● **PROBLEM DESCRIPTION**:
Tally the lines in the entries below where the string "orange" occurs. Reply with the total alone.

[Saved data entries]
********************

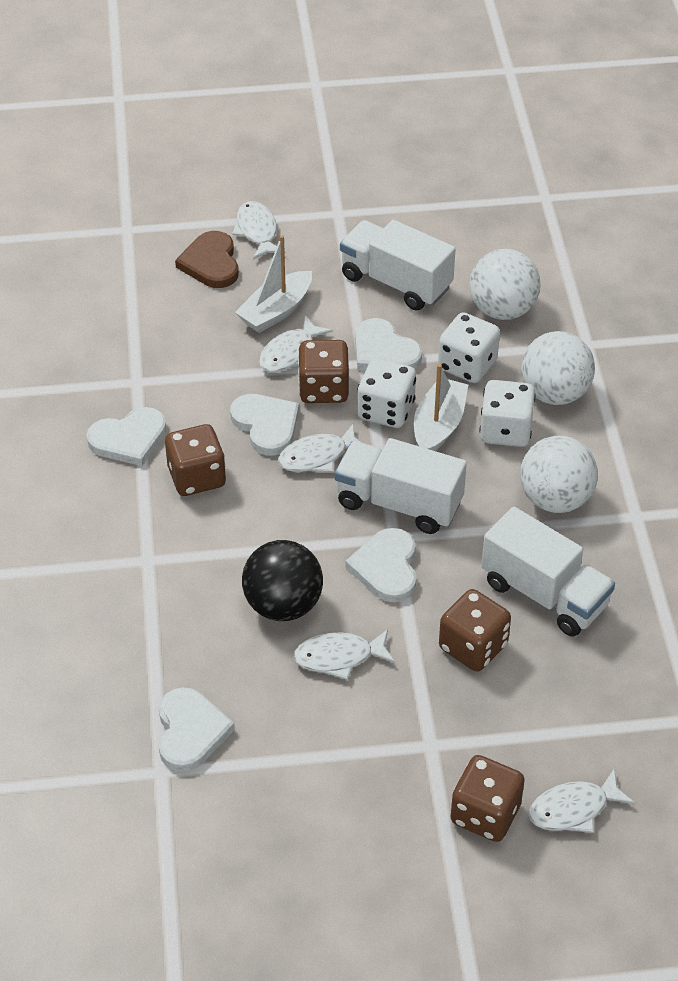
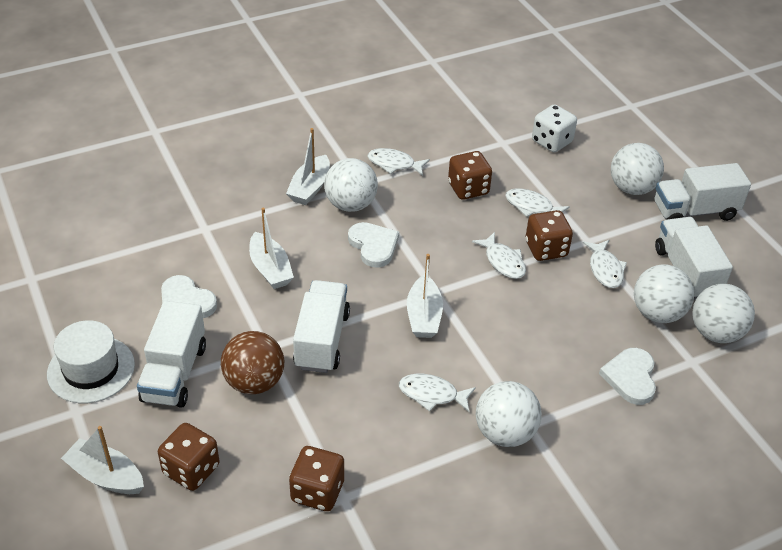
black ball: 1 -> 0
brown ball: 0 -> 1
brown heart: 1 -> 0
white ball: 3 -> 5
white boat: 2 -> 4
white dice: 3 -> 1
white hat: 0 -> 1
white heart: 5 -> 3
white truck: 3 -> 4

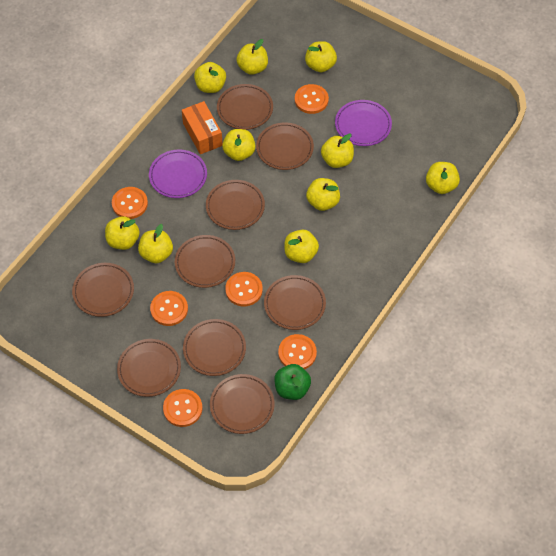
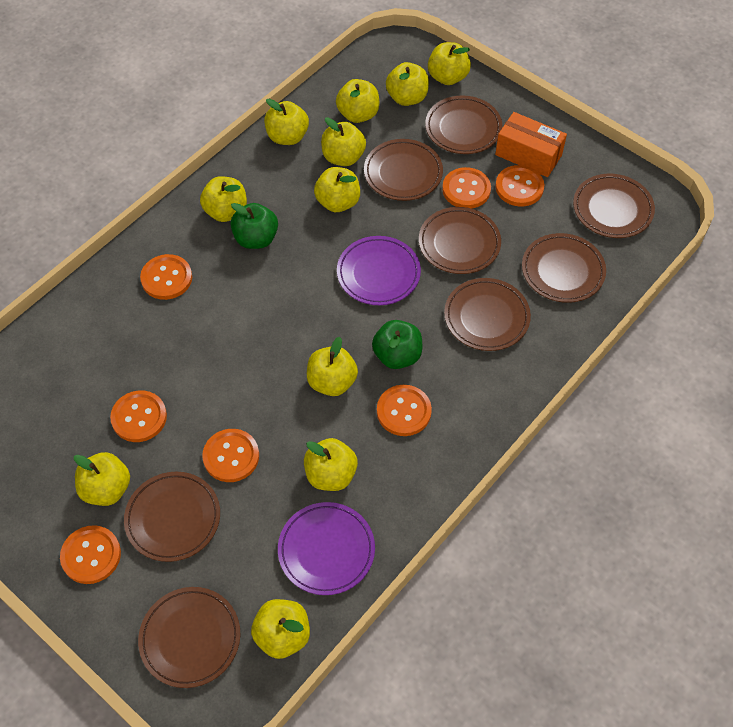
brown plate: 9 -> 8
green apple: 1 -> 2
orange button: 6 -> 7
yellow apple: 10 -> 11

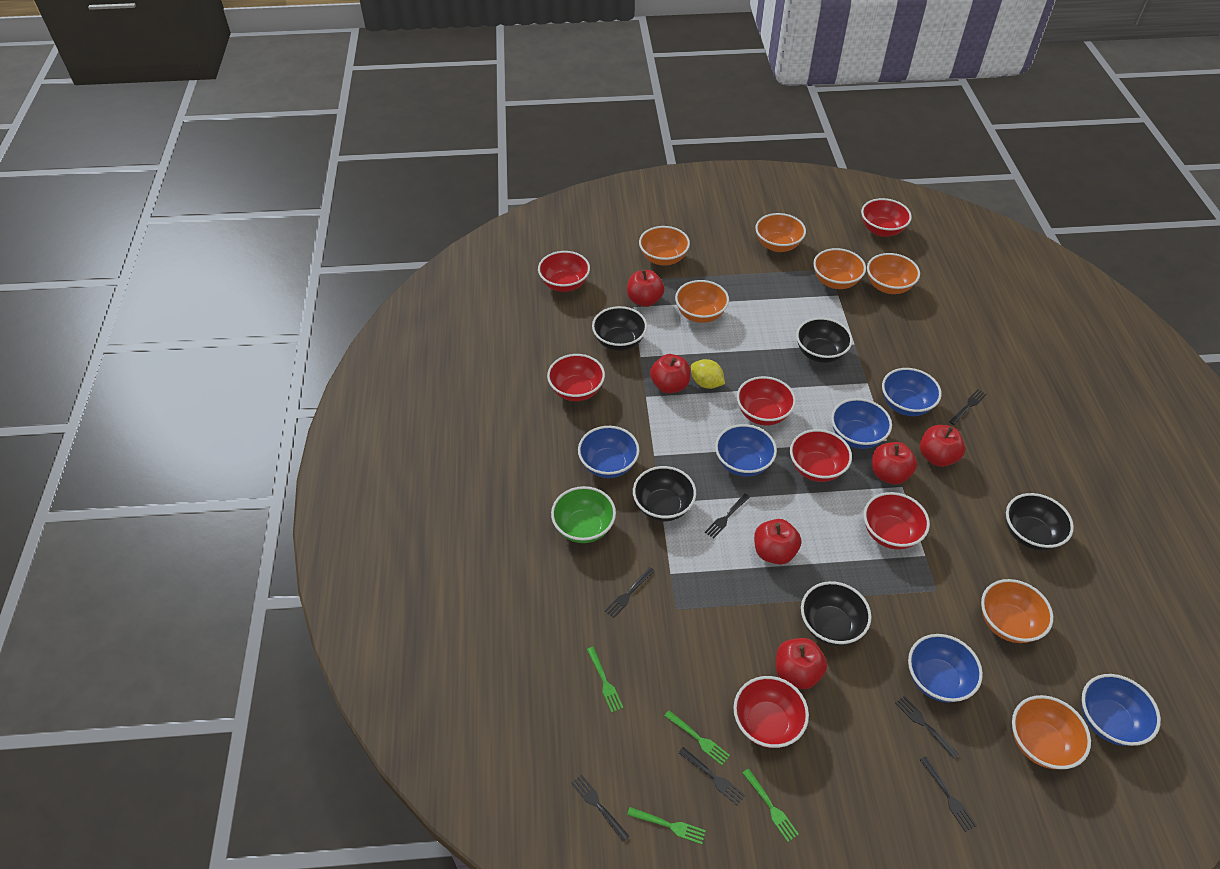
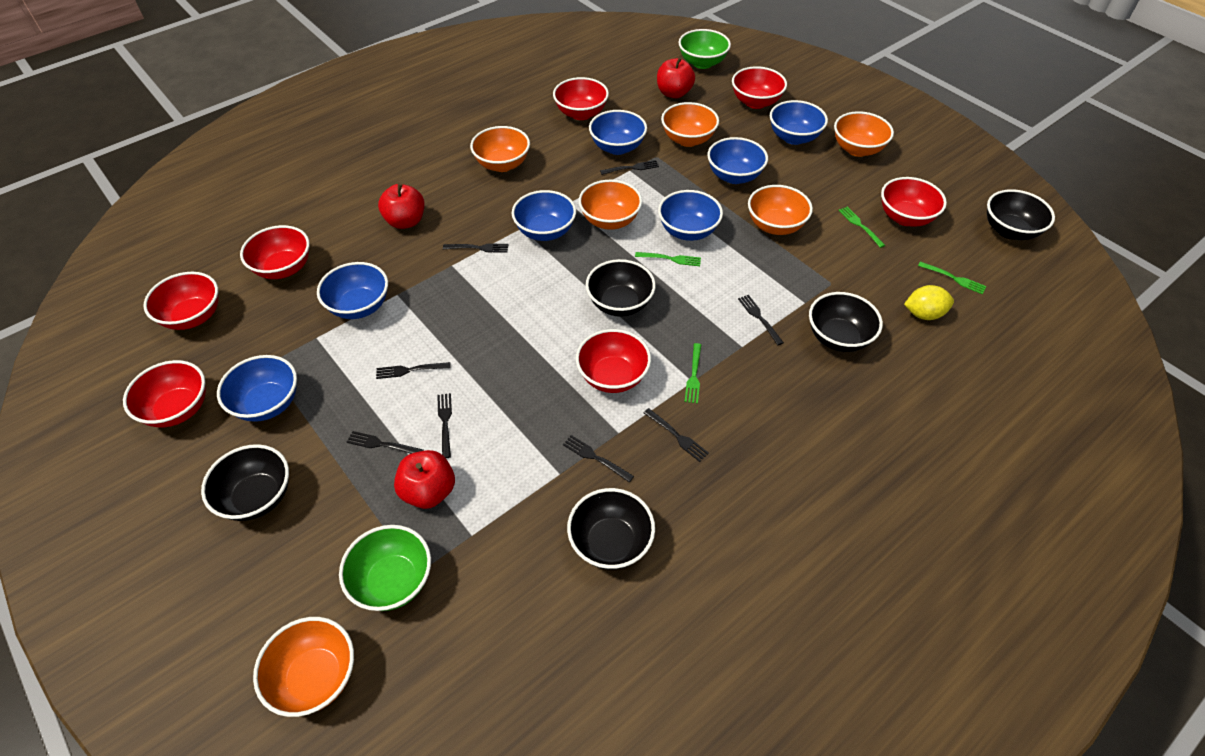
black fork: 7 -> 8
blue bowl: 6 -> 7
green bowl: 1 -> 2
orange bowl: 7 -> 6
red apple: 6 -> 3

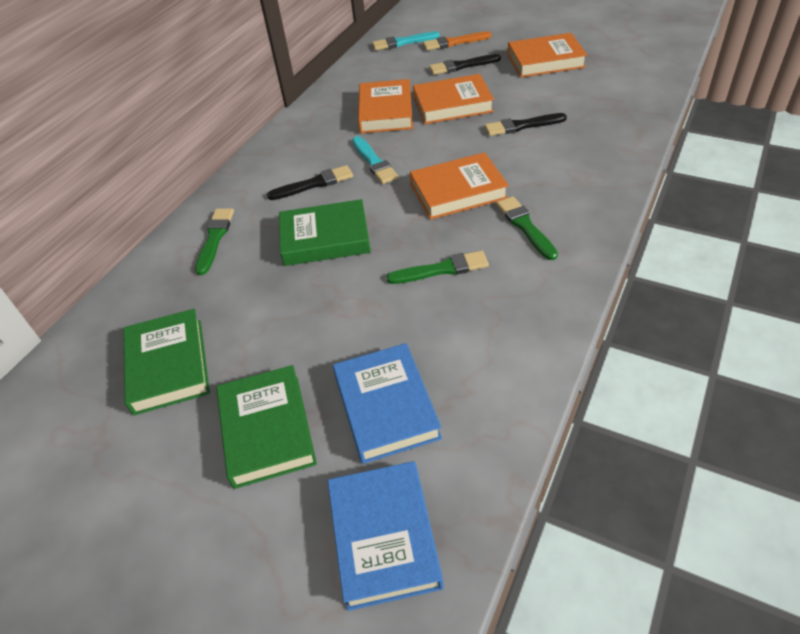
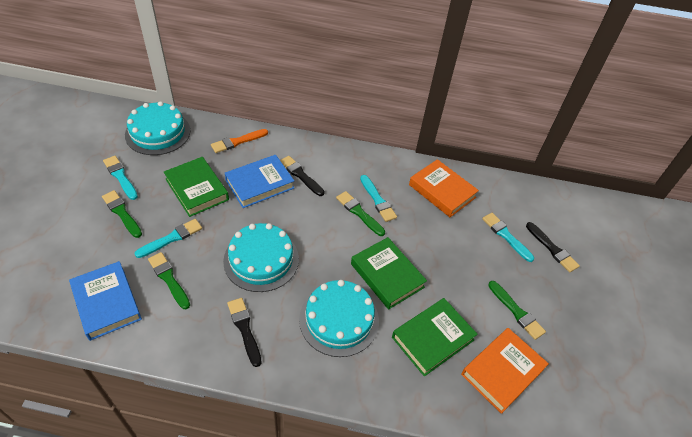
green brush: 3 -> 4
orange book: 4 -> 2
turquoise brush: 2 -> 4
turquoise cake: 0 -> 3

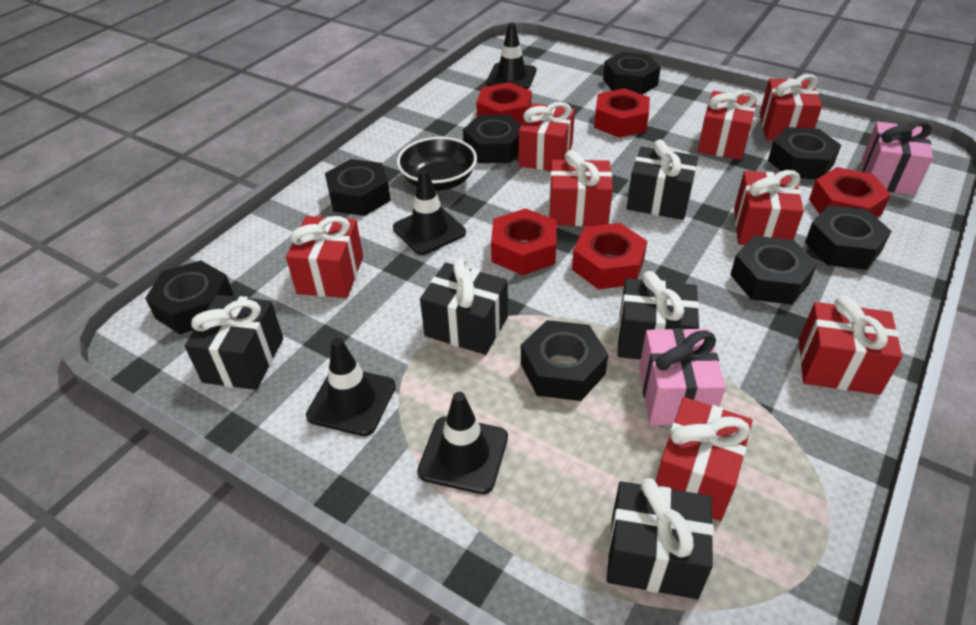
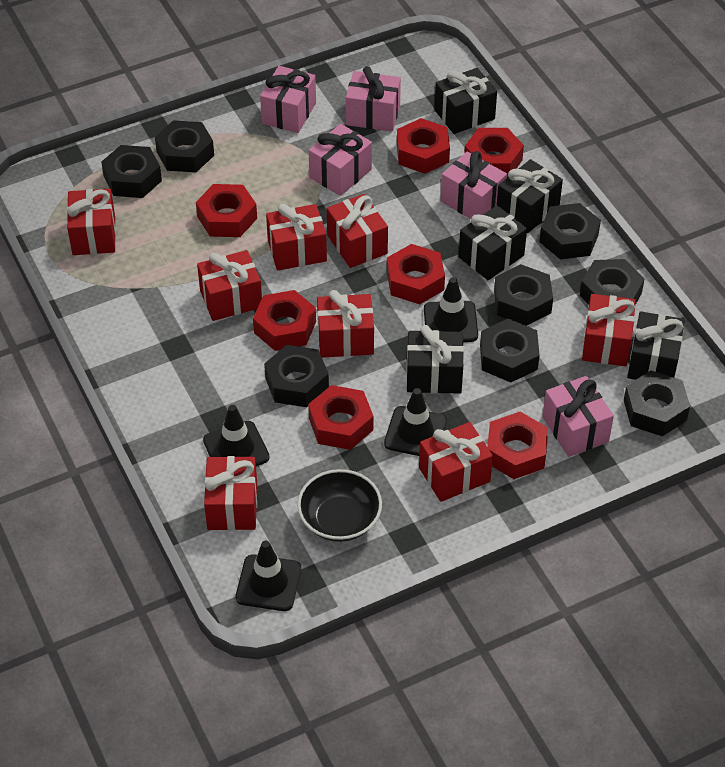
pink gift: 2 -> 5
red nut: 5 -> 7

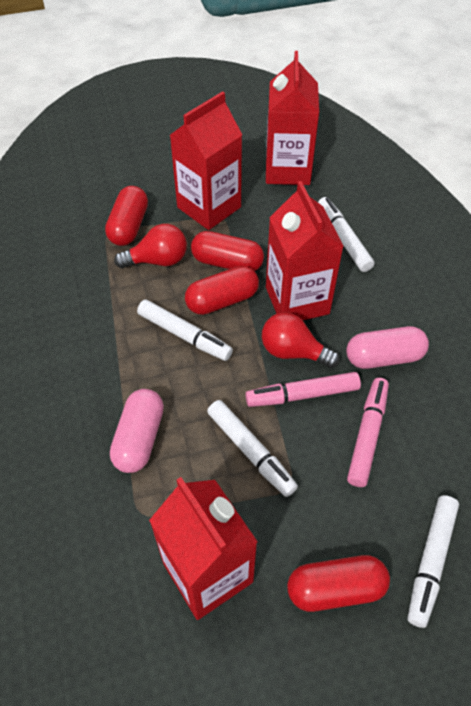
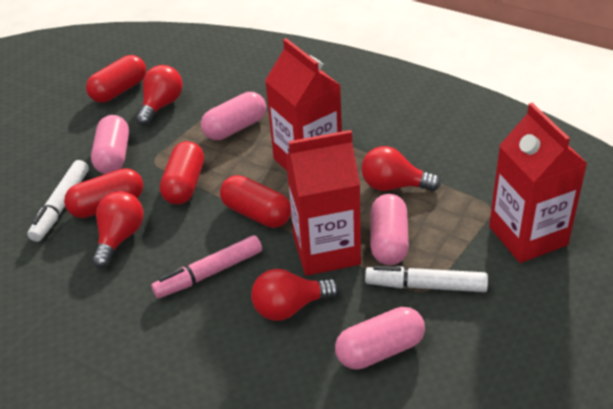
pink capsule: 2 -> 4
pink marker: 2 -> 1
red carton: 4 -> 3
red light bulb: 2 -> 4
white marker: 4 -> 2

********************

● **REPLY TO THE EXERCISE**:
3